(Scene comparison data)
[Start of Attachment]

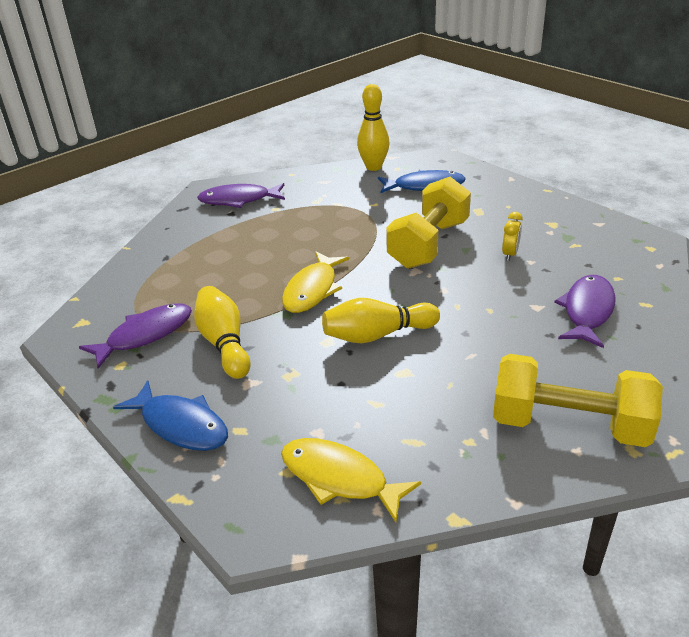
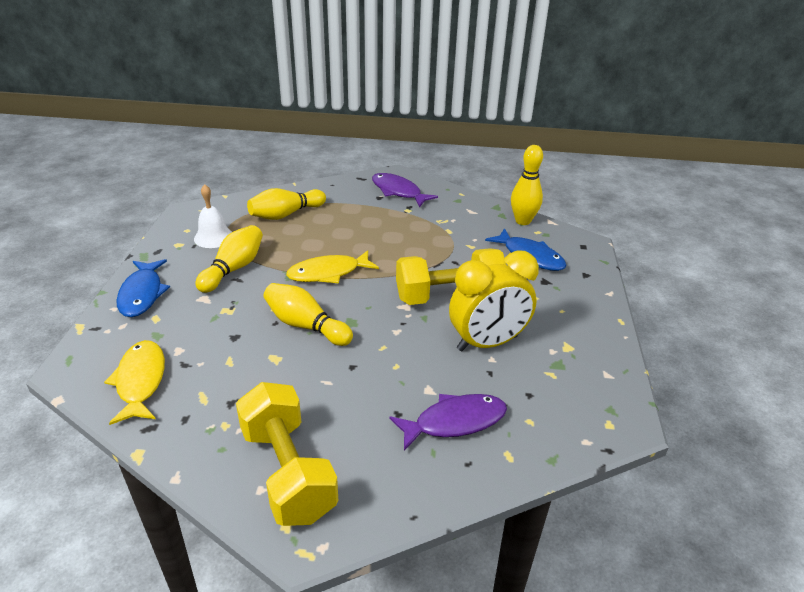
camera: 45 degrees right, 0 degrees up
purple fish [79,303,192,369] -> white bell [194,184,232,248]
yellow clock [502,212,523,261] -> yellow clock [449,251,539,351], size x2.39
none -> yellow bowling pin [247,188,326,220]

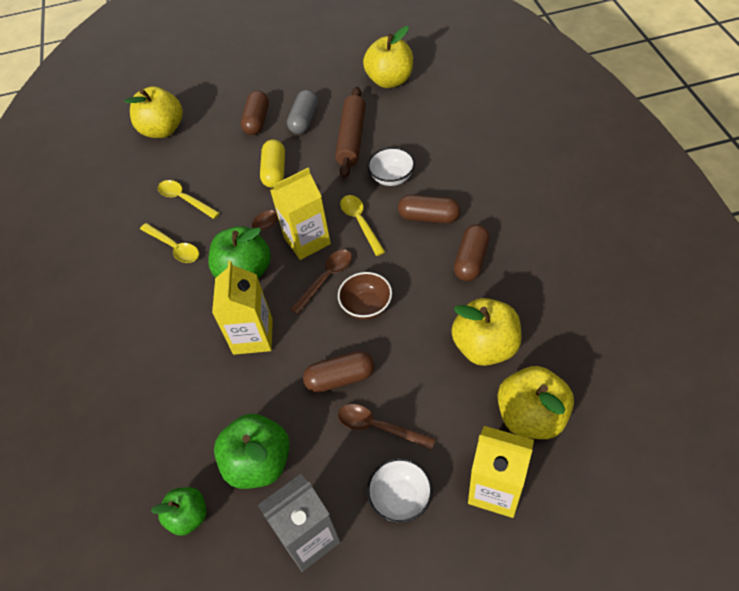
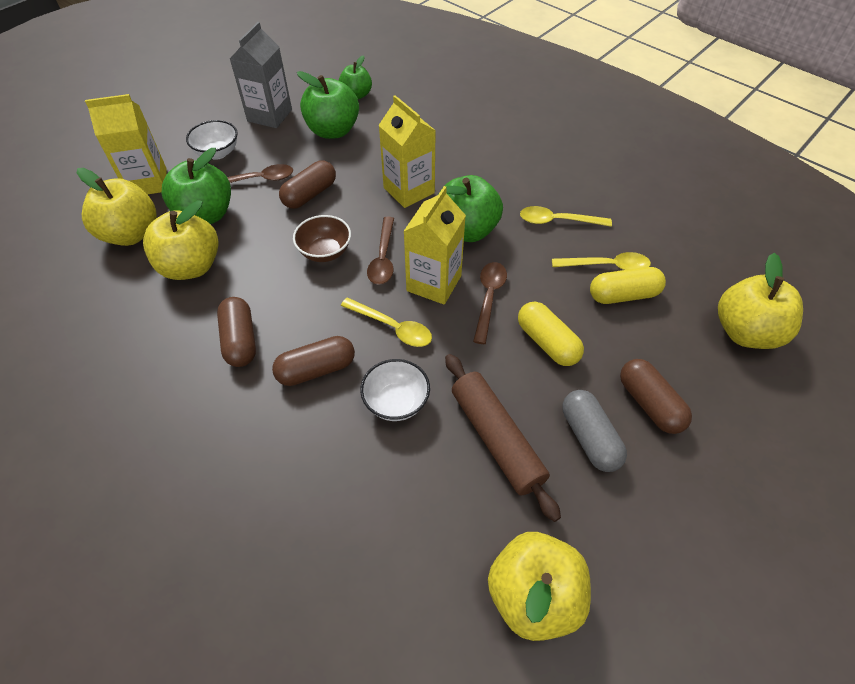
camera: 140 degrees right, 0 degrees up
none -> green apple [161,148,231,224]
none -> yellow capsule [590,267,666,304]

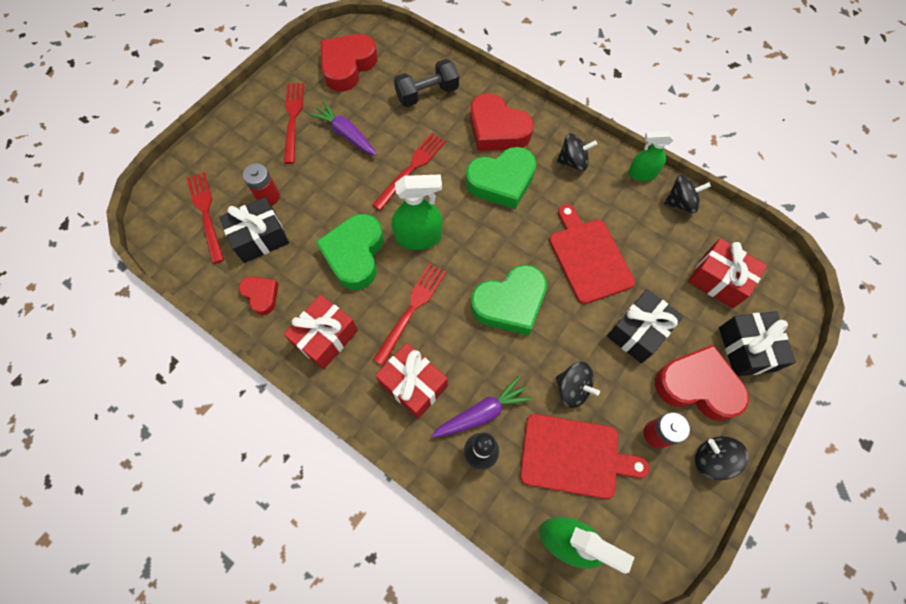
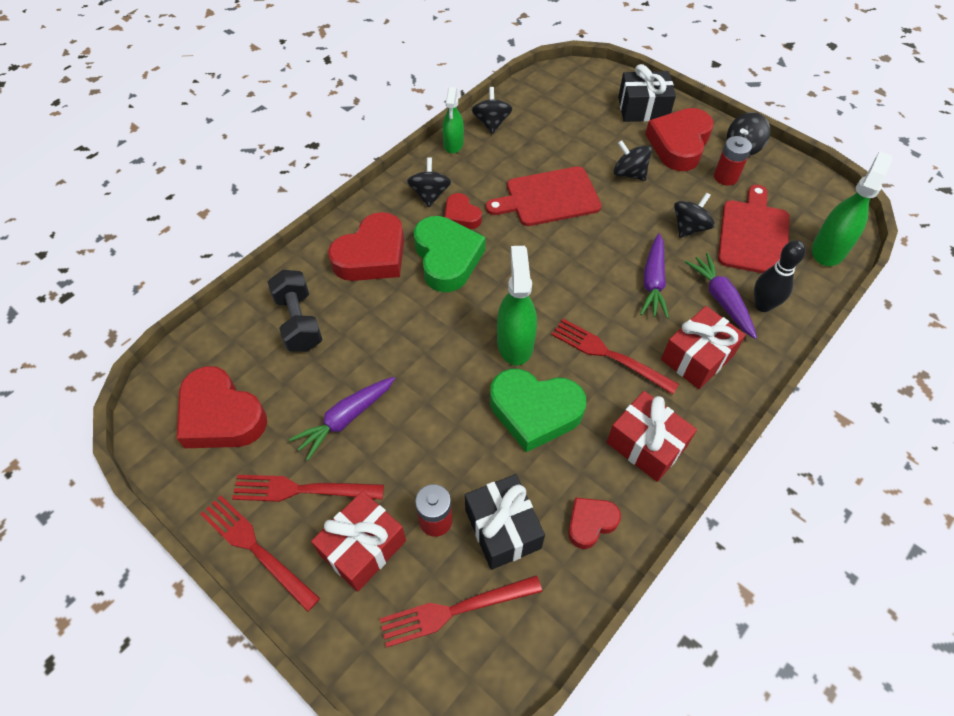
camera: 85 degrees left, 10 degrees down
red fork [372,133,446,211] -> red fork moved to [200,495,320,612]
green heart [471,265,547,335] -> none
black gift [607,289,683,363] -> black spinning top [614,140,652,181]
red gift [688,238,767,309] -> red gift moved to [311,491,406,592]
none -> red heart [445,193,482,229]
none -> purple carrot [640,233,669,319]

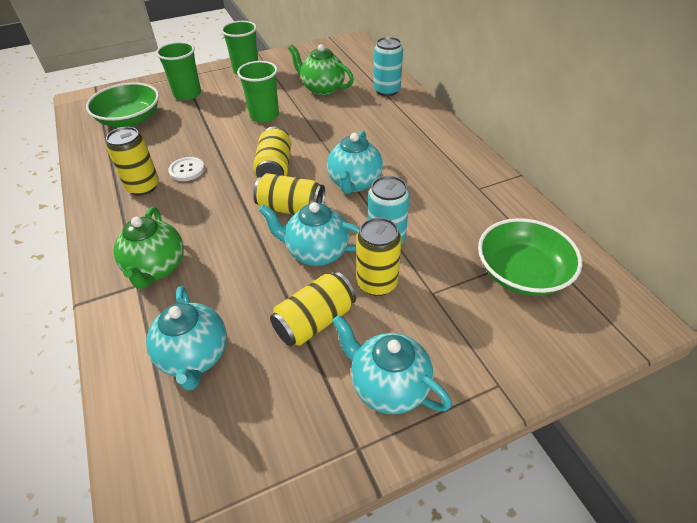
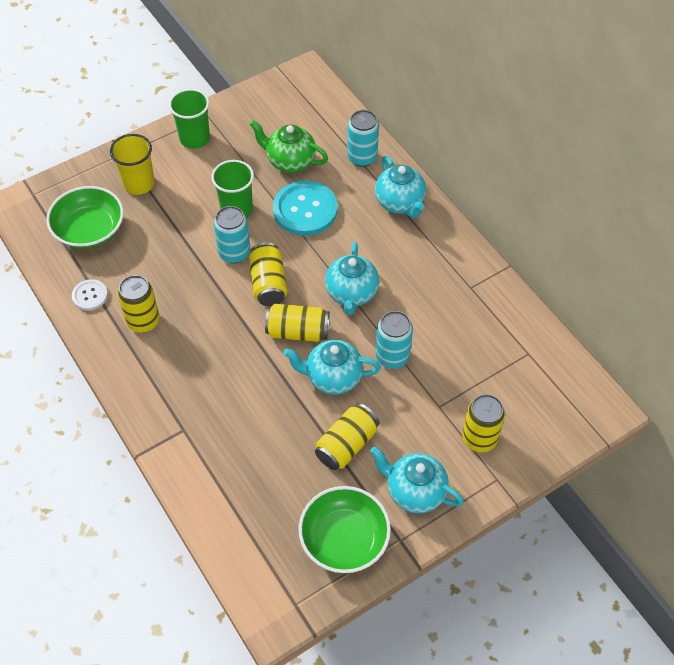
camera: 10 degrees left, 10 degrees up
green teapot [113,206,184,289] -> none
turquoise teapot [146,286,227,391] -> turquoise teapot moved to [375,156,426,218]
green cup [156,42,201,100] -> yellow cup [110,134,155,195]
white button [168,157,205,181] -> white button moved to [72,279,108,311]
yellow can [356,217,402,296] -> yellow can moved to [462,394,505,452]
green bowl [478,218,582,296] -> green bowl moved to [298,486,391,573]
none -> turquoise can [214,206,250,263]
none -> turquoise button [273,181,338,236]

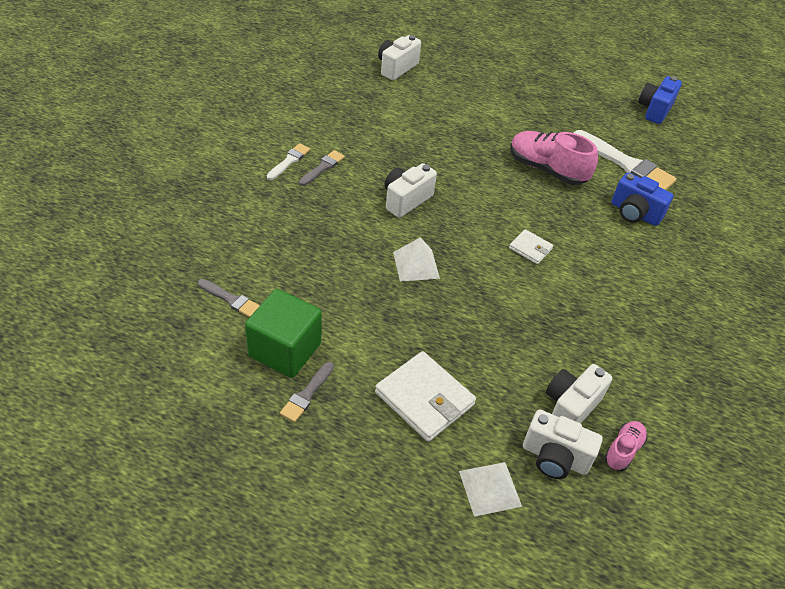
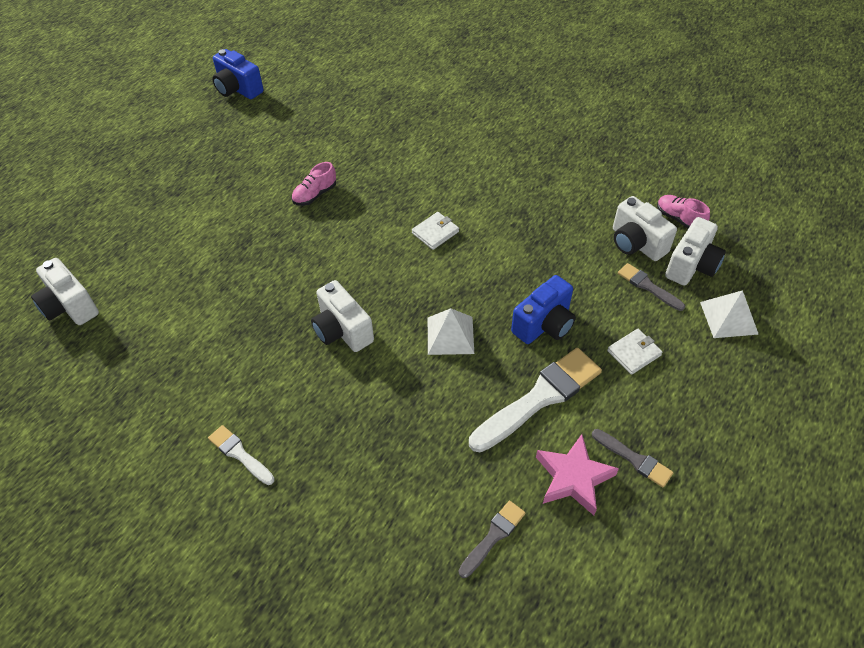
camera: 75 degrees left, 5 degrees up
green cube [245,289,322,378] -> pink star [536,434,619,515]
grey brush [299,150,345,186] -> grey brush moved to [618,263,685,311]
white wallet [375,351,476,442] -> white wallet [607,329,663,375], size x0.53
pink shoe [510,131,598,185] -> pink shoe [292,162,336,206], size x0.53
white brush [574,130,677,190] -> white brush moved to [469,348,602,452]
blue camera [611,173,673,226] -> blue camera moved to [511,275,576,344]

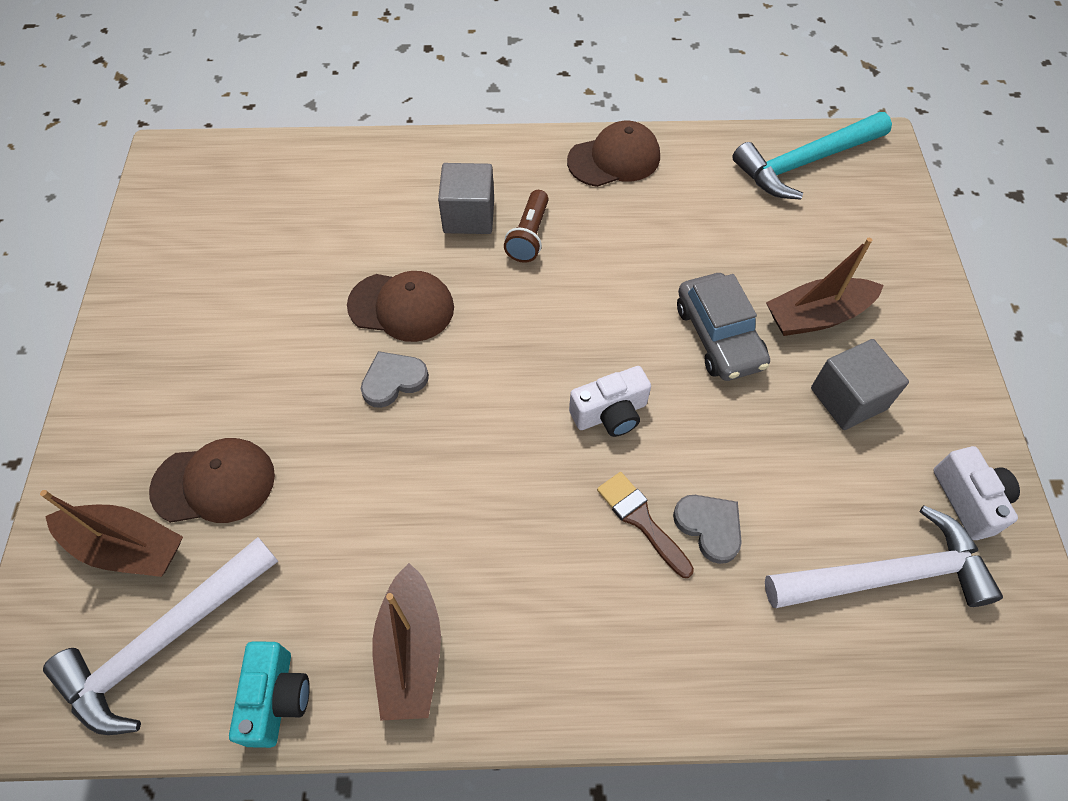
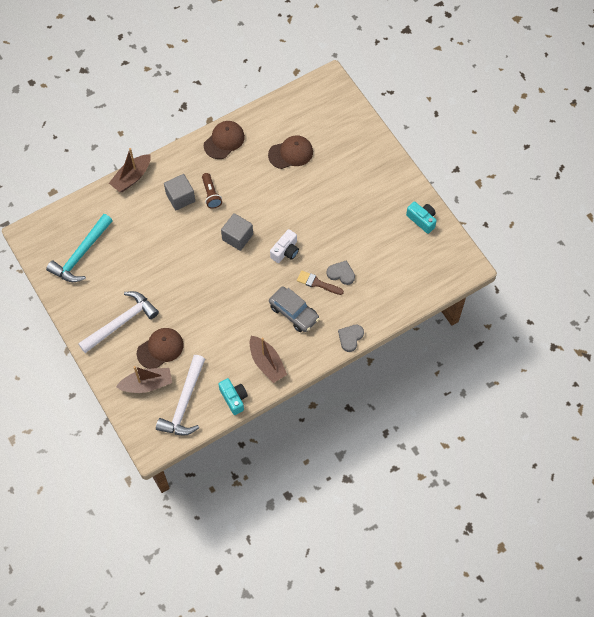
camera: 30 degrees left, 5 degrees up
brown cap [347,271,454,342] -> brown cap moved to [268,135,313,169]
grey heart [361,351,429,408] -> grey heart moved to [338,325,364,352]
grey car [677,273,770,381] -> grey car moved to [269,287,319,332]
turquoise hammer [732,112,892,200] -> turquoise hammer moved to [46,214,113,282]
white hammer [765,505,1003,608] -> white hammer moved to [78,291,159,353]
brown boat [766,238,884,336] -> brown boat moved to [109,148,151,192]
grey cube [811,339,909,430] -> grey cube moved to [221,213,253,251]
white camera [933,446,1020,540] -> turquoise camera [406,201,437,234]

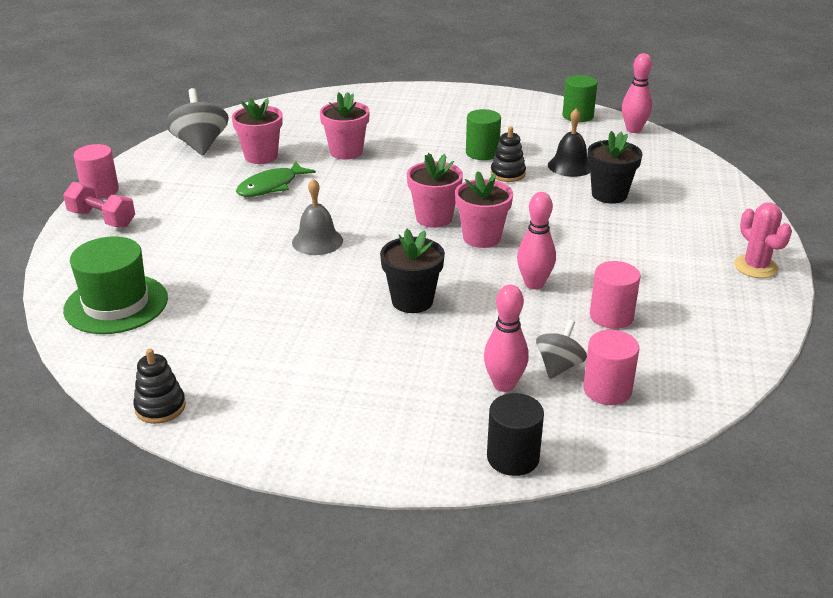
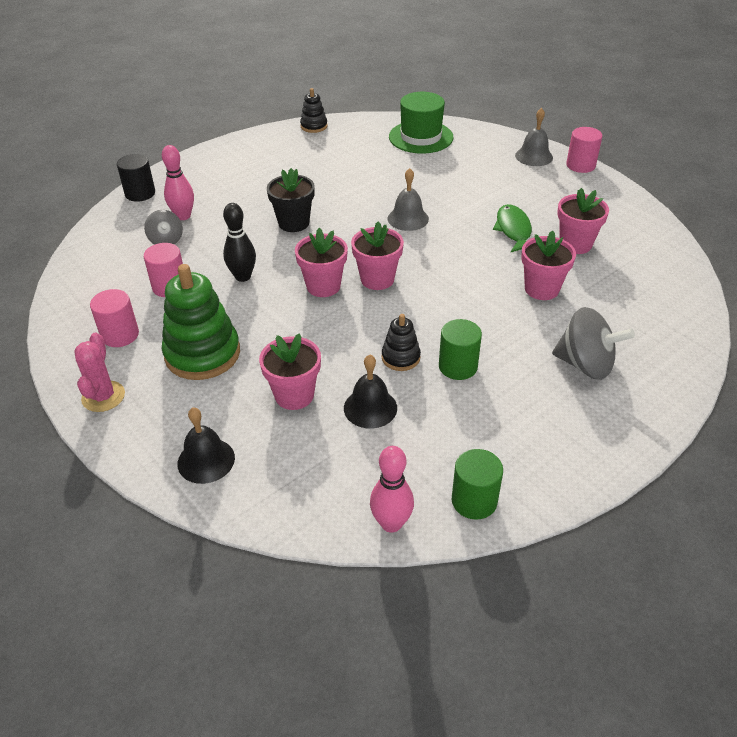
camera: 130 degrees right, 10 degrees up
pink dumbbell [63,182,135,228] -> grey bell [515,108,553,166]
grey spinning top [166,88,229,156] -> grey spinning top moved to [552,307,635,380]
pink bowling pin [517,192,556,289] -> black bowling pin [223,203,256,282]
pink cylinder [583,330,639,405] -> pink cylinder moved to [90,289,139,347]
black flower pot [587,131,642,204] -> pink flower pot [259,333,321,410]
pink cactus [734,202,792,278] -> pink cactus turned 75 degrees clockwise [74,332,125,412]
none -> green stacking toy [162,264,240,380]
none -> black bell [177,407,235,484]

[End of Attachment]

> **ASSIGNMENT**
Could you output exactly the lines from the one containing "black flower pot" to the end of the entries above, both included, and no others?

> **EXERCISE OUTPUT**
black flower pot [587,131,642,204] -> pink flower pot [259,333,321,410]
pink cactus [734,202,792,278] -> pink cactus turned 75 degrees clockwise [74,332,125,412]
none -> green stacking toy [162,264,240,380]
none -> black bell [177,407,235,484]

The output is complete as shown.